[RECORDS PROVIDED Boundary: Start]

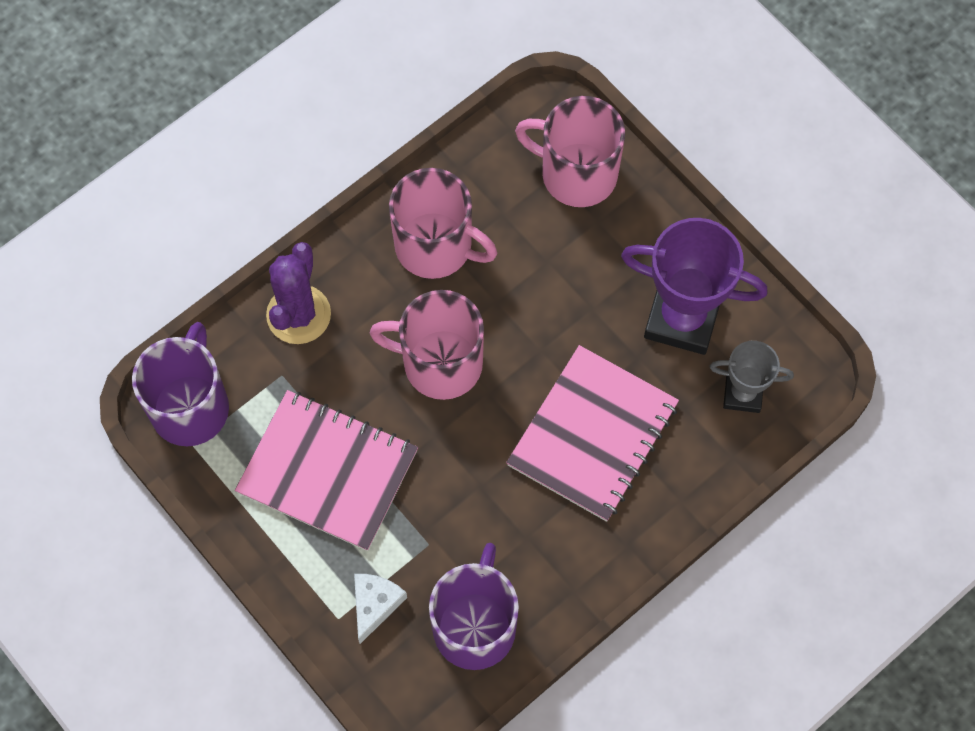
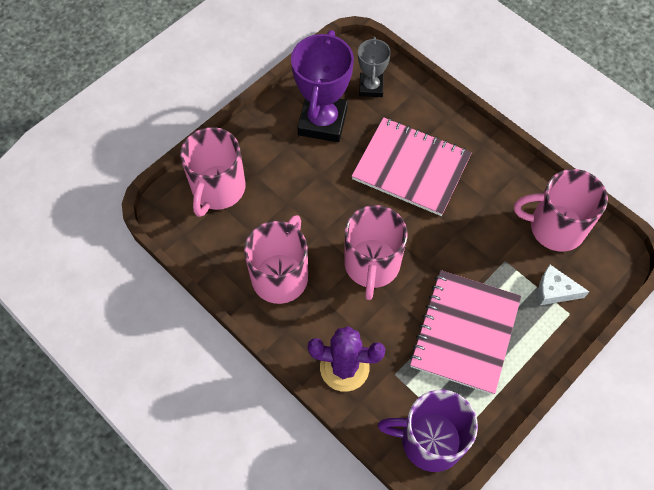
camera: 95 degrees left, 5 degrees down
(475, 626) = (555, 227): purple mug -> pink mug

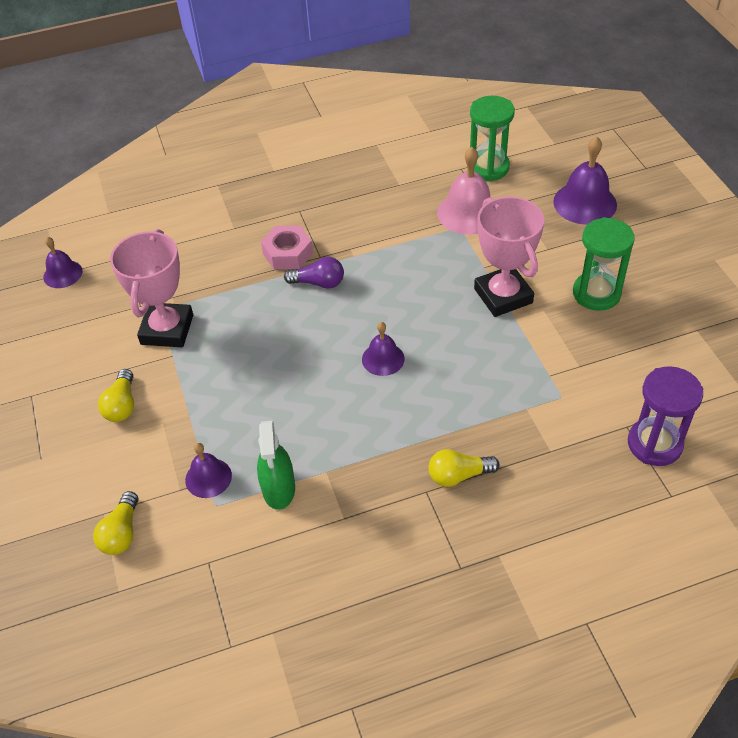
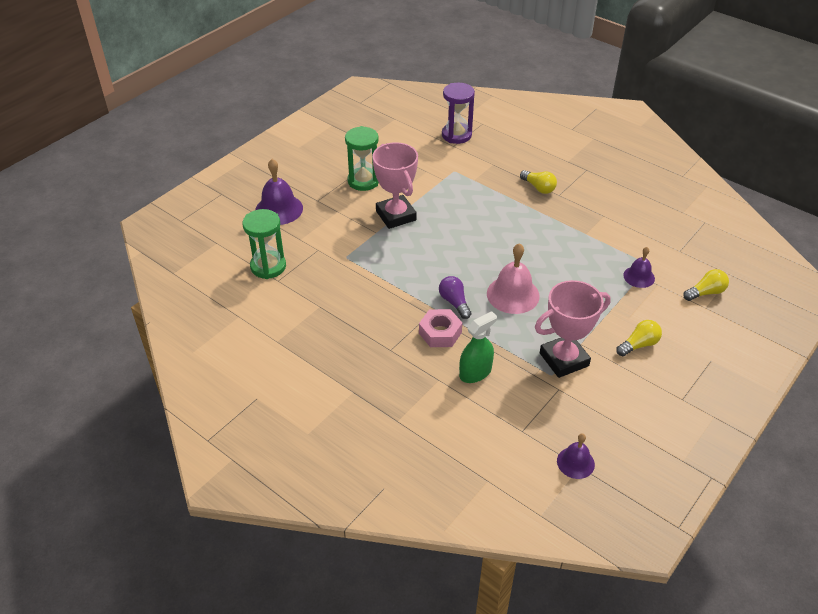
camera: 125 degrees left, 5 degrees down
(279, 489) = (614, 246): green spray bottle -> green spray bottle (475, 372)
(383, 359) = (490, 245): purple bell -> none
(468, 213) = (327, 258): pink bell -> pink bell (513, 294)
(503, 296) = (396, 215): pink trophy -> pink trophy turned 60 degrees counterclockwise

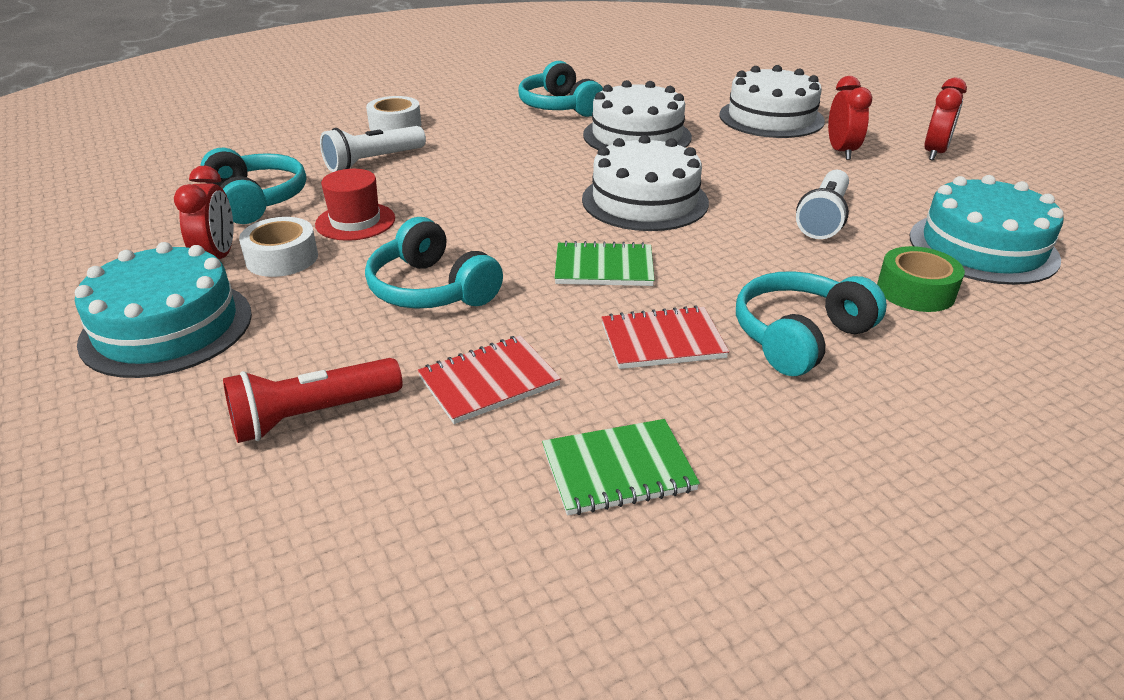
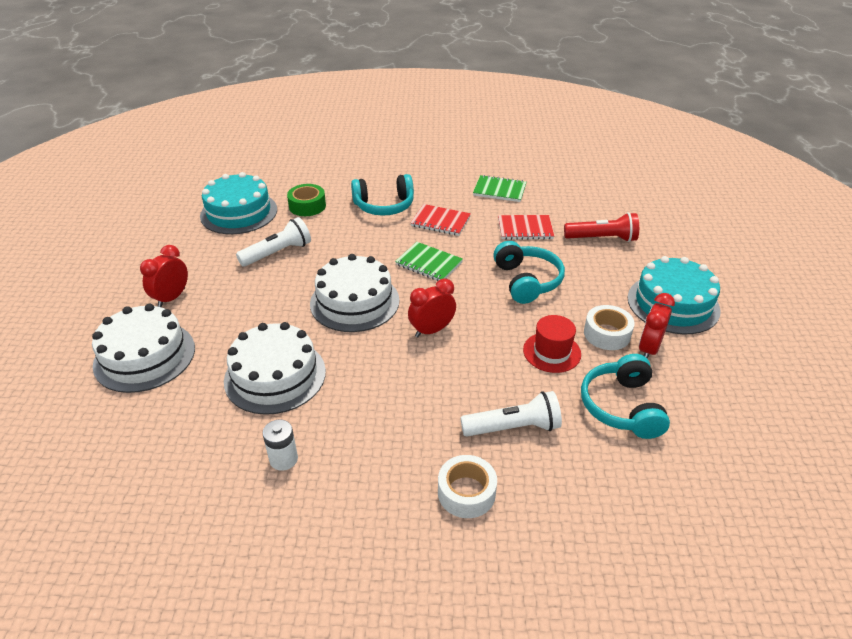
camera: 150 degrees left, 5 degrees up
(559, 107) = (283, 459): turquoise headphones -> white battery
(934, 153) = (123, 274): red clock -> red clock (431, 330)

[RECORDS PROVIDED Boundary: End]

Having located the line containing "camera: 150 degrees left, 5 degrees up", set it down along with every line after it through the end of the data, reproducing each exactly.

ANSWER TO THE EXERCISE:
camera: 150 degrees left, 5 degrees up
(559, 107) = (283, 459): turquoise headphones -> white battery
(934, 153) = (123, 274): red clock -> red clock (431, 330)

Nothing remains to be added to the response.